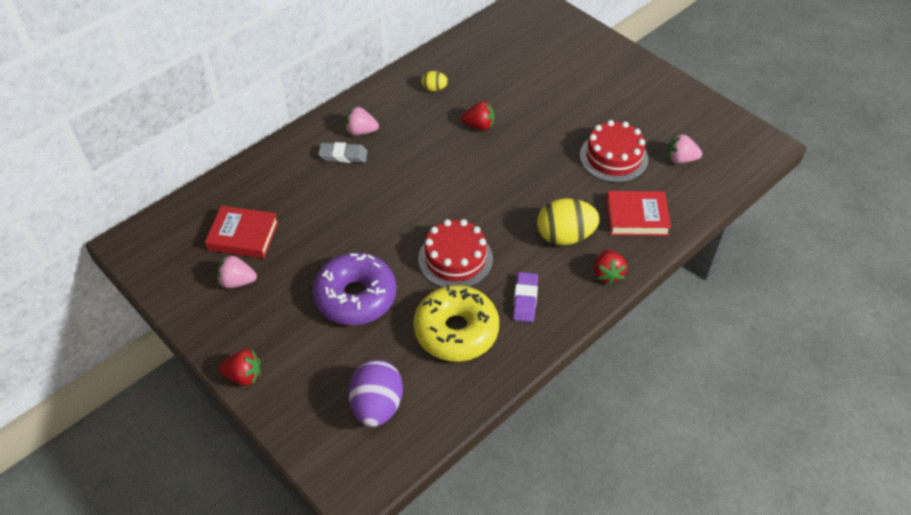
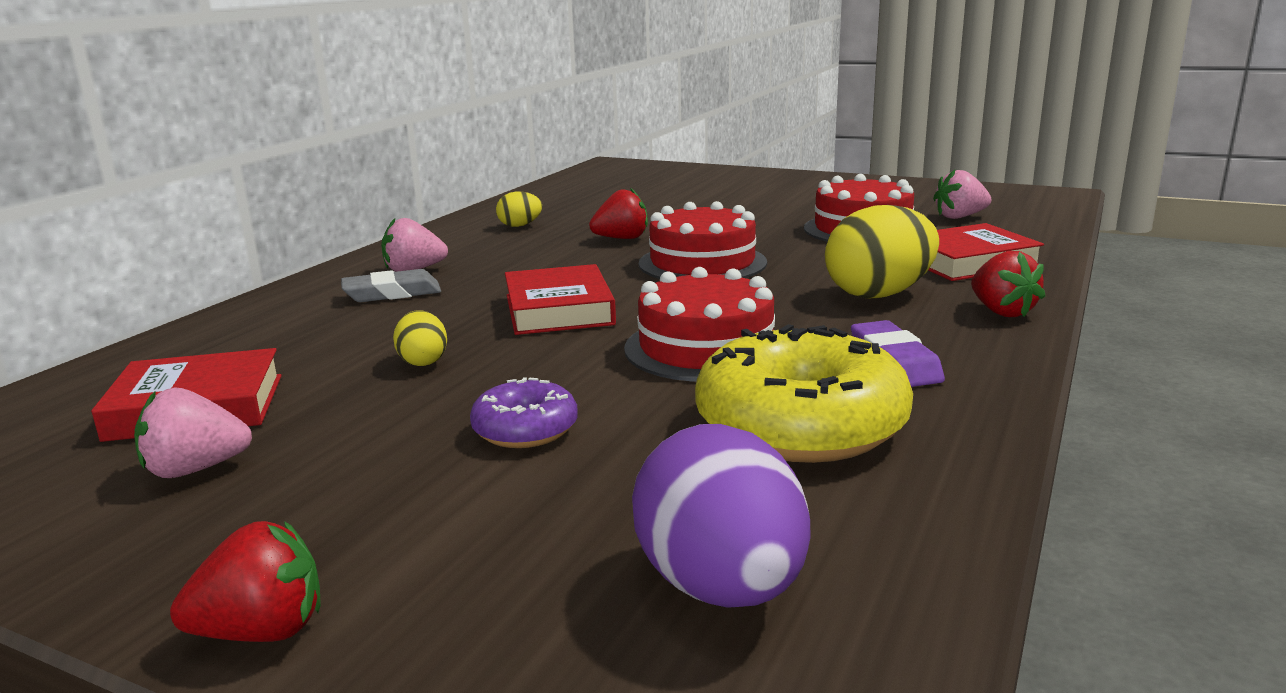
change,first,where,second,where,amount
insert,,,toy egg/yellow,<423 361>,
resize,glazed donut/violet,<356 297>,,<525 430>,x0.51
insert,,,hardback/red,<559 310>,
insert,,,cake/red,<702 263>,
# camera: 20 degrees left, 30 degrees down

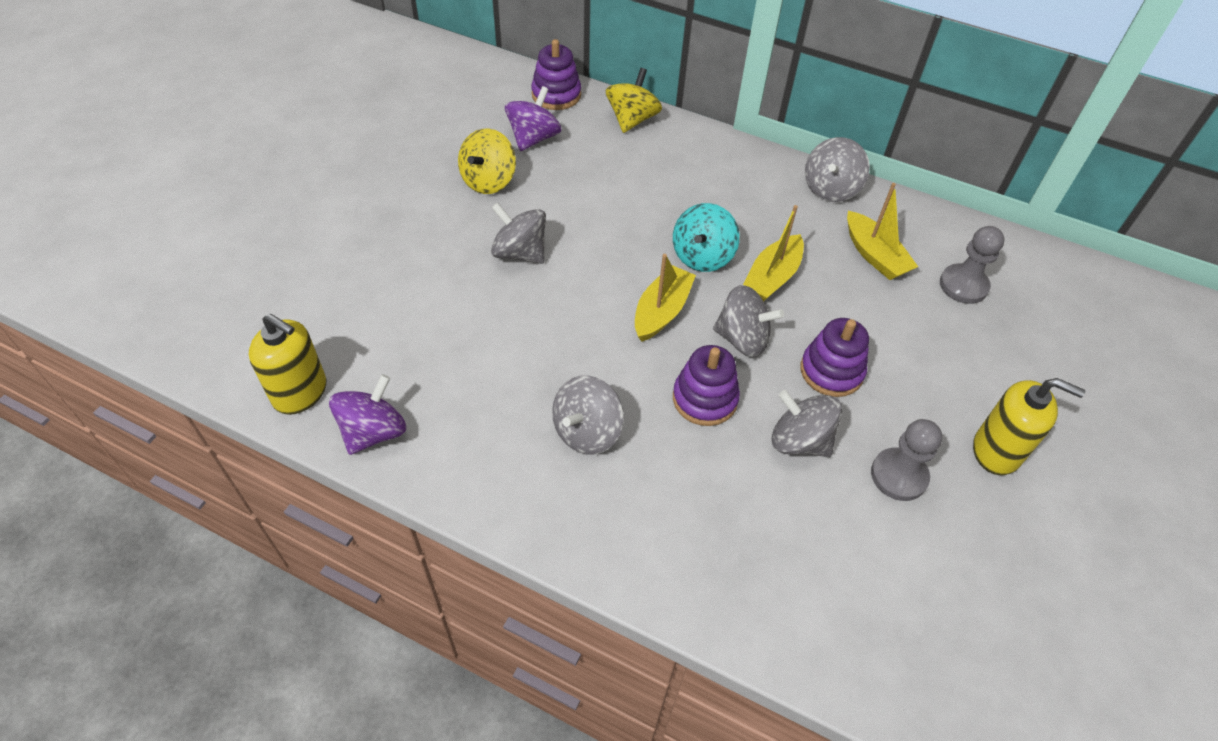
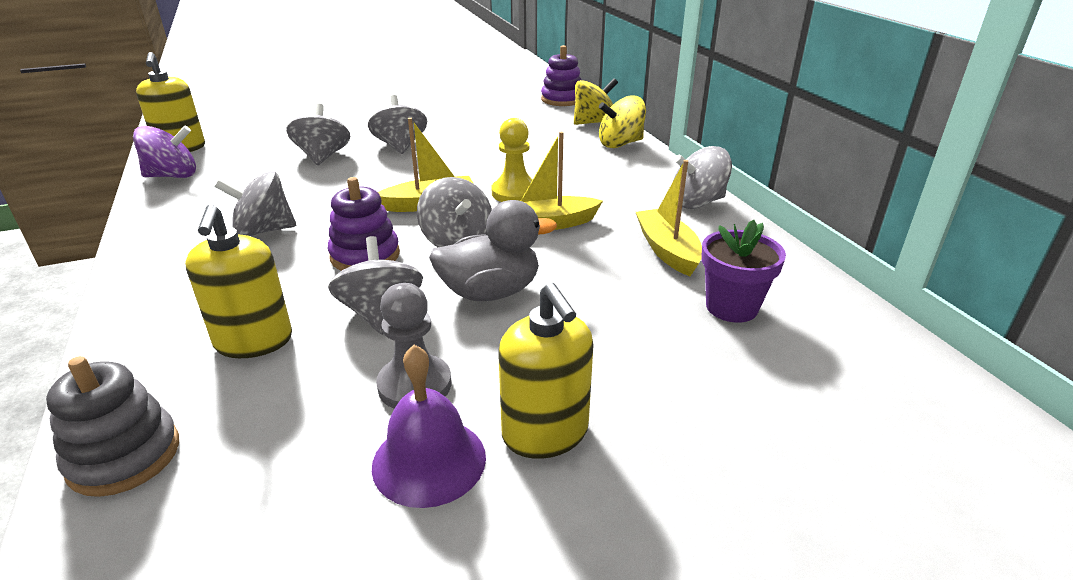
change,first,where,second,where,amount
insert,,,ring stacker/ash-grey,<124 456>,
insert,,,soap dispenser/yellow,<254 341>,
insert,,,toy top/ash-grey,<323 157>,
insert,,,school bell/violet,<429 461>,
replace,ring stacker/violet,<831 371>,duck/ash-grey,<490 292>,
replace,toy top/turquoise,<702 256>,pawn/yellow,<515 193>,
move,toy top/yellow,<488 181>,,<620 144>,
rotate,sailboat/yellow,<874 255>,,<667 251>,150 degrees clockwise
replace,pawn/ash-grey,<963 285>,flower pot/violet,<731 307>,
delete,toy top/violet,<533 138>,,,
# camera: 45 degrees right, 20 degrees down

## Instructions for the task
An exact reprint of the records above is required, with all pictures left out.

## Finished exercise
change,first,where,second,where,amount
insert,,,toy egg/yellow,<423 361>,
resize,glazed donut/violet,<356 297>,,<525 430>,x0.51
insert,,,hardback/red,<559 310>,
insert,,,cake/red,<702 263>,
# camera: 20 degrees left, 30 degrees down

change,first,where,second,where,amount
insert,,,ring stacker/ash-grey,<124 456>,
insert,,,soap dispenser/yellow,<254 341>,
insert,,,toy top/ash-grey,<323 157>,
insert,,,school bell/violet,<429 461>,
replace,ring stacker/violet,<831 371>,duck/ash-grey,<490 292>,
replace,toy top/turquoise,<702 256>,pawn/yellow,<515 193>,
move,toy top/yellow,<488 181>,,<620 144>,
rotate,sailboat/yellow,<874 255>,,<667 251>,150 degrees clockwise
replace,pawn/ash-grey,<963 285>,flower pot/violet,<731 307>,
delete,toy top/violet,<533 138>,,,
# camera: 45 degrees right, 20 degrees down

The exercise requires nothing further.